-- Provided entries follows --

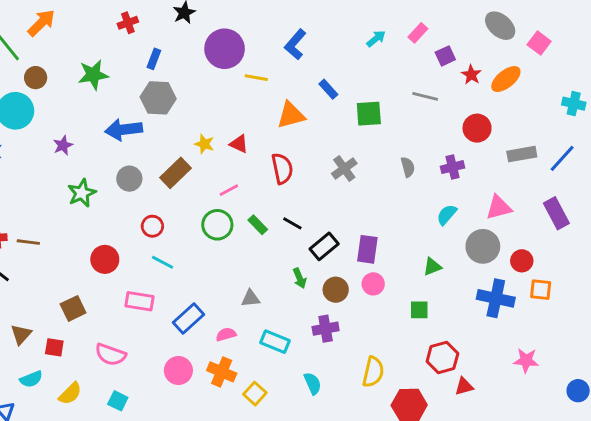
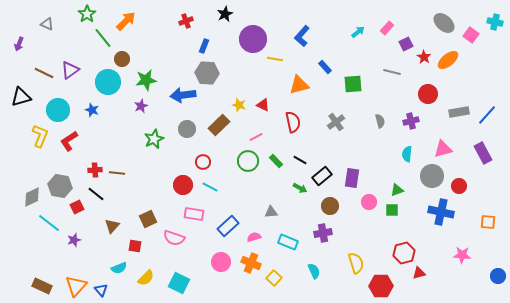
green star: (93, 75) -> (146, 80), moved
cyan cross: (574, 104) -> (495, 22), moved
cyan semicircle: (447, 215) -> (407, 154), turned -35
red circle: (105, 259) -> (183, 185), moved
green arrow: (300, 278) -> (300, 188), moved, turned -40
pink circle: (373, 284) -> (369, 202), moved
orange square: (541, 290) -> (488, 222), moved
green square: (419, 310) -> (392, 210), moved
brown triangle: (21, 334) -> (112, 226), moved
pink semicircle: (111, 355) -> (174, 238), moved
yellow semicircle: (373, 372) -> (356, 263), turned -30
cyan square: (118, 401) -> (179, 283), size x1.5

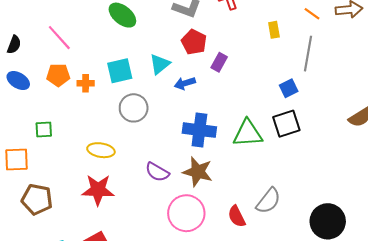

-- Provided entries concluded --

Your task ▸ Exactly as written, reproduce all of the entries while dropping the pictures.

Your response ▸
green star: (93, 75) -> (146, 80), moved
cyan cross: (574, 104) -> (495, 22), moved
cyan semicircle: (447, 215) -> (407, 154), turned -35
red circle: (105, 259) -> (183, 185), moved
green arrow: (300, 278) -> (300, 188), moved, turned -40
pink circle: (373, 284) -> (369, 202), moved
orange square: (541, 290) -> (488, 222), moved
green square: (419, 310) -> (392, 210), moved
brown triangle: (21, 334) -> (112, 226), moved
pink semicircle: (111, 355) -> (174, 238), moved
yellow semicircle: (373, 372) -> (356, 263), turned -30
cyan square: (118, 401) -> (179, 283), size x1.5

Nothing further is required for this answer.